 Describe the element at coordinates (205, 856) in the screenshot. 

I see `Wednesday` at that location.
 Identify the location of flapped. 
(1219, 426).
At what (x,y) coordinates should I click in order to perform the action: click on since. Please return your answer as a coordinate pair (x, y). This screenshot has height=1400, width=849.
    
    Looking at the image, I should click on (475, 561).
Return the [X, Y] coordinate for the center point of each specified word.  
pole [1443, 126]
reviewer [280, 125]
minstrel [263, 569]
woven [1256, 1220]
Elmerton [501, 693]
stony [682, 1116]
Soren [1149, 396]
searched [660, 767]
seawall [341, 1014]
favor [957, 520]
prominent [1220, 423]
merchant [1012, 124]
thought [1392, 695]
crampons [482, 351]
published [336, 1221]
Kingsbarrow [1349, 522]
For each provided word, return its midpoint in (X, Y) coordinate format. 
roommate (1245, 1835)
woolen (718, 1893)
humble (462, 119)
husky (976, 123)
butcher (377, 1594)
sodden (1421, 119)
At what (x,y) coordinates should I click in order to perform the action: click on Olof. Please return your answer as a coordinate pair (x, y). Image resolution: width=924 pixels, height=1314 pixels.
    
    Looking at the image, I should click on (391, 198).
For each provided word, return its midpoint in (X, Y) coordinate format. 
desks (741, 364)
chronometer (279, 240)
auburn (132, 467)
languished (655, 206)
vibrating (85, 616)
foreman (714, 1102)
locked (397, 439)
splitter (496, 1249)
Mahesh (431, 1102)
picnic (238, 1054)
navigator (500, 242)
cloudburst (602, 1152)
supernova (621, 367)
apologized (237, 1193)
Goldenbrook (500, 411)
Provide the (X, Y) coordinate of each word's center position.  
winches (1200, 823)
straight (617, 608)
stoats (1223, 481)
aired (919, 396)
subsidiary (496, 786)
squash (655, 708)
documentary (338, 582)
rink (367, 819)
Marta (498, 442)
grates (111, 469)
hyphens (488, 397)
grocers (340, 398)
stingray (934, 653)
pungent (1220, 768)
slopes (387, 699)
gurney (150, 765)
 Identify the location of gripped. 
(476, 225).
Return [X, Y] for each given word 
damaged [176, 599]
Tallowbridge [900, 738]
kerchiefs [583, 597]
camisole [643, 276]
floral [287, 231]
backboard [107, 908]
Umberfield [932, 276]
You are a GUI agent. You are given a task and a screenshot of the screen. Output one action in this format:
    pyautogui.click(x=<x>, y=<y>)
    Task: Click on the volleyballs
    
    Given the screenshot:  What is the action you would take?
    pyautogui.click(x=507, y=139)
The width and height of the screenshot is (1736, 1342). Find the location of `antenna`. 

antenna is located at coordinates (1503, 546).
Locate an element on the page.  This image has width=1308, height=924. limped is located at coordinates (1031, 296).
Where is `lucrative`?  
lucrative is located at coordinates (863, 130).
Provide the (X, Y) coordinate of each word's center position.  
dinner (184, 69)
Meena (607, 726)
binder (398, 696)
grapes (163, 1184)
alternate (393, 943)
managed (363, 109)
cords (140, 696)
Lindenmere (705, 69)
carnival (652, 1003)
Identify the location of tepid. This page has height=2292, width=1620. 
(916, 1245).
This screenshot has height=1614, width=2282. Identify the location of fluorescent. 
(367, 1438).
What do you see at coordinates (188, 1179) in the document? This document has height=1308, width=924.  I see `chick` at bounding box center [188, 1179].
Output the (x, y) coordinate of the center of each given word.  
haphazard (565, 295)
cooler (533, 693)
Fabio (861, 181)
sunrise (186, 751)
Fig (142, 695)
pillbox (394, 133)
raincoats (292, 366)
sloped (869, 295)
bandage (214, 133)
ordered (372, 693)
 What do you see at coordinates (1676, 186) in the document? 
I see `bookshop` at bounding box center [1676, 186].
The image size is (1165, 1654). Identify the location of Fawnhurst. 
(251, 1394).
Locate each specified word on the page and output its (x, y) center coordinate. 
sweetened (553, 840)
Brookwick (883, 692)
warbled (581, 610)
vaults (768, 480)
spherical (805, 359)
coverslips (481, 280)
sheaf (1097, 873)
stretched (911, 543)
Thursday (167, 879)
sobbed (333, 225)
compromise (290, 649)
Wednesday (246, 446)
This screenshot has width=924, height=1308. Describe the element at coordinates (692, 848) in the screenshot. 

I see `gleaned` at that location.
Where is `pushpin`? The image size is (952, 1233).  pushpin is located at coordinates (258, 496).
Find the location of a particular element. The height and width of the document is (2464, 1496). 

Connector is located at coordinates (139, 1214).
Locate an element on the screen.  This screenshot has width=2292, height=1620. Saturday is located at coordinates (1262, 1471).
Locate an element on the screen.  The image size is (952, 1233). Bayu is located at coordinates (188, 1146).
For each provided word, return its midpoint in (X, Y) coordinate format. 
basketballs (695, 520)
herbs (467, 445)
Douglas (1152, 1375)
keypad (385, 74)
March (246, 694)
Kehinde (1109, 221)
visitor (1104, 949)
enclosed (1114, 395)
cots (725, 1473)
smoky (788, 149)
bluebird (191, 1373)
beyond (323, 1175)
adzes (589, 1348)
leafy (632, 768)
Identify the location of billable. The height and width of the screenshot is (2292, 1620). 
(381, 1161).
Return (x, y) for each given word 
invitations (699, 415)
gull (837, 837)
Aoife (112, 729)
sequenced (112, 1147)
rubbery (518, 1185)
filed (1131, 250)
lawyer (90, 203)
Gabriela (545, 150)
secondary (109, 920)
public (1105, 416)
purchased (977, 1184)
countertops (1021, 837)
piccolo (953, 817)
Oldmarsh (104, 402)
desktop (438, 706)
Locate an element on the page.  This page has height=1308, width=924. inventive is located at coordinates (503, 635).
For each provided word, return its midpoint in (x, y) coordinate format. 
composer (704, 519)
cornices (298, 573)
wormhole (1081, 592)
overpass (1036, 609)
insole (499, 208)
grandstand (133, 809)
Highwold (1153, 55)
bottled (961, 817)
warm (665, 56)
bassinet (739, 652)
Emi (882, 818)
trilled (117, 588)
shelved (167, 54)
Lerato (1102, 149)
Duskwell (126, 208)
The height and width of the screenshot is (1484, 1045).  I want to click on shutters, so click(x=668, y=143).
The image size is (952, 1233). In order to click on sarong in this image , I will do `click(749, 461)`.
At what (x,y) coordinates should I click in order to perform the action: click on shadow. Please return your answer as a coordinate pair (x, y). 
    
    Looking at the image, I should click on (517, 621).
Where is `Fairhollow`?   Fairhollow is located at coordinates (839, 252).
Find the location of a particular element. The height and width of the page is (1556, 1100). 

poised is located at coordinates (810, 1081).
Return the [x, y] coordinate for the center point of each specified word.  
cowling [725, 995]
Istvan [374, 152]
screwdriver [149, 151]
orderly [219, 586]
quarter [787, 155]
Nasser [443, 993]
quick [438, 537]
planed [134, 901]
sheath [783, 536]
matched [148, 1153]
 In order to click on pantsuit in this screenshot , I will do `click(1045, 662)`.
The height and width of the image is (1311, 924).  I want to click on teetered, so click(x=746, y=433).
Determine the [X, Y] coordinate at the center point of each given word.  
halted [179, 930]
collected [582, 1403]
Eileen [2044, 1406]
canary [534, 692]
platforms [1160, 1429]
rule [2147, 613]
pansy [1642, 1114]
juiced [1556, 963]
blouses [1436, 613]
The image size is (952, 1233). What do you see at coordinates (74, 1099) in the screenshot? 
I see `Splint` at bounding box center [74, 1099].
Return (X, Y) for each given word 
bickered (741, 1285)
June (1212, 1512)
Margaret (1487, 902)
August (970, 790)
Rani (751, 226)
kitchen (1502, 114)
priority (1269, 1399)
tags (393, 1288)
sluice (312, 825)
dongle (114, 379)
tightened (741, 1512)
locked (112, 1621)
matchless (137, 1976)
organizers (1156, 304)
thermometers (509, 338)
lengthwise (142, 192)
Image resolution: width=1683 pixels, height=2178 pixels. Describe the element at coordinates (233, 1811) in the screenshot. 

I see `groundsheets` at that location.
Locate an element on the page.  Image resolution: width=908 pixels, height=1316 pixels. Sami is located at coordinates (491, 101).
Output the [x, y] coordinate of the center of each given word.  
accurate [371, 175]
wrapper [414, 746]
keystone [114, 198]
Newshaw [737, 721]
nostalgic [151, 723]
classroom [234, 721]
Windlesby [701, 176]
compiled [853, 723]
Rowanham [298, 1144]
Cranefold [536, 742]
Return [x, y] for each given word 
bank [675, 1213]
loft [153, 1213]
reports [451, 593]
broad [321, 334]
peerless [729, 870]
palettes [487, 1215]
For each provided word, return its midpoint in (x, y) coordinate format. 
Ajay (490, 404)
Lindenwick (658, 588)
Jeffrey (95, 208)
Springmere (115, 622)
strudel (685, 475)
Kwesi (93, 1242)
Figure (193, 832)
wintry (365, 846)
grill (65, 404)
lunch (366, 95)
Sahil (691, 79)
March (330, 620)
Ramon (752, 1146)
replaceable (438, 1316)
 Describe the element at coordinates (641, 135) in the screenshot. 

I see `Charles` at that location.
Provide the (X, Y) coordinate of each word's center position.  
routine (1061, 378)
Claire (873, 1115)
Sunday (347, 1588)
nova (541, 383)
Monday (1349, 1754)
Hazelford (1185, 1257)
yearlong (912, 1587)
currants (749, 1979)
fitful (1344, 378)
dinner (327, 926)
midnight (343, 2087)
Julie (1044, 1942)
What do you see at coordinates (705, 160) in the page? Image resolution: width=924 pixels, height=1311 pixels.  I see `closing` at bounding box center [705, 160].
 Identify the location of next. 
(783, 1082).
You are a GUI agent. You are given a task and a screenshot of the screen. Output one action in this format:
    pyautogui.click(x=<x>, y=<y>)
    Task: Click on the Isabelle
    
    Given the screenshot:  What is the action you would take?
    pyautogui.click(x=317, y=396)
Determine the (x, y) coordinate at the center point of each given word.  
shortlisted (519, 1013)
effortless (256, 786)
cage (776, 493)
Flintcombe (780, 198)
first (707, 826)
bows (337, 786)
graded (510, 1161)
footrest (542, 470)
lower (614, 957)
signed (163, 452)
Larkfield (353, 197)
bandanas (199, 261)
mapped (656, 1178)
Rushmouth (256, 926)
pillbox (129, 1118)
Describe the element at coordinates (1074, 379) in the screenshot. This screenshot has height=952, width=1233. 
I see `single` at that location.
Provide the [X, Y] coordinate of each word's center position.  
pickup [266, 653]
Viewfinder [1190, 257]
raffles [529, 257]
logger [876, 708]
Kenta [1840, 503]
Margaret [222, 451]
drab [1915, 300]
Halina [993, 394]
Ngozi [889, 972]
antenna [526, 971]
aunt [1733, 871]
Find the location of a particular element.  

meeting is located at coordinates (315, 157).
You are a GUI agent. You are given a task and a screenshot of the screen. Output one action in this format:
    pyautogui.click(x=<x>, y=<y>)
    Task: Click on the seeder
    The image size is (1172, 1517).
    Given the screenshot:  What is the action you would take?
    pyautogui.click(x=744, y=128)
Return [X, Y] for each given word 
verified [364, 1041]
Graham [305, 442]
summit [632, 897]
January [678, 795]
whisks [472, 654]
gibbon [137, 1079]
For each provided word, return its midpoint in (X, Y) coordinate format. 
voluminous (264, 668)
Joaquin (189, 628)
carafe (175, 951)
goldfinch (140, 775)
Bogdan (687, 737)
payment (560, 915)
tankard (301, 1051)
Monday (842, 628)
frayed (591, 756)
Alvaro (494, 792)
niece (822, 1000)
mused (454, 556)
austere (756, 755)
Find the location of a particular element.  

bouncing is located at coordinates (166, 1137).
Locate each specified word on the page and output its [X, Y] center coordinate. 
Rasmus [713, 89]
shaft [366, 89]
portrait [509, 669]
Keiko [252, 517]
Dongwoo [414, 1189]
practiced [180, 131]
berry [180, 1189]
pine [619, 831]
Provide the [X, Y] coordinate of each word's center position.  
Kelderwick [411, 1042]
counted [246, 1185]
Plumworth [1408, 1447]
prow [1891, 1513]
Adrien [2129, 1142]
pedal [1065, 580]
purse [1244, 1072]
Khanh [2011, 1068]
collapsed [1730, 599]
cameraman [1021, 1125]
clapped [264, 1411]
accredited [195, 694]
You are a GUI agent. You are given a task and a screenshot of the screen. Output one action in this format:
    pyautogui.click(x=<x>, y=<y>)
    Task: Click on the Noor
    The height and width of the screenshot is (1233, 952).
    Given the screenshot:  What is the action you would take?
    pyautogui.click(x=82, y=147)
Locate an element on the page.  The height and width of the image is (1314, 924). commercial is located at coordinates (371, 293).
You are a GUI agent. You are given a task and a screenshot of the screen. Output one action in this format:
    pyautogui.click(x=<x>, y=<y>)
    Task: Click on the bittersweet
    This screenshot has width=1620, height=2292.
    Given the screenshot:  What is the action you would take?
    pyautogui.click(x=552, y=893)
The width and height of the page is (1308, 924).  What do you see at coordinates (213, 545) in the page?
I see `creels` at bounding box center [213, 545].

□ □ □ □

> [Instruction]: Reproduce the listing above verbatim, starting at its first line and ending with the line that contains "Looking at the image, I should click on (475, 561).", both included.

> [Written response]:
 Describe the element at coordinates (205, 856) in the screenshot. 

I see `Wednesday` at that location.
 Identify the location of flapped. 
(1219, 426).
At what (x,y) coordinates should I click in order to perform the action: click on since. Please return your answer as a coordinate pair (x, y). This screenshot has height=1400, width=849.
    
    Looking at the image, I should click on (475, 561).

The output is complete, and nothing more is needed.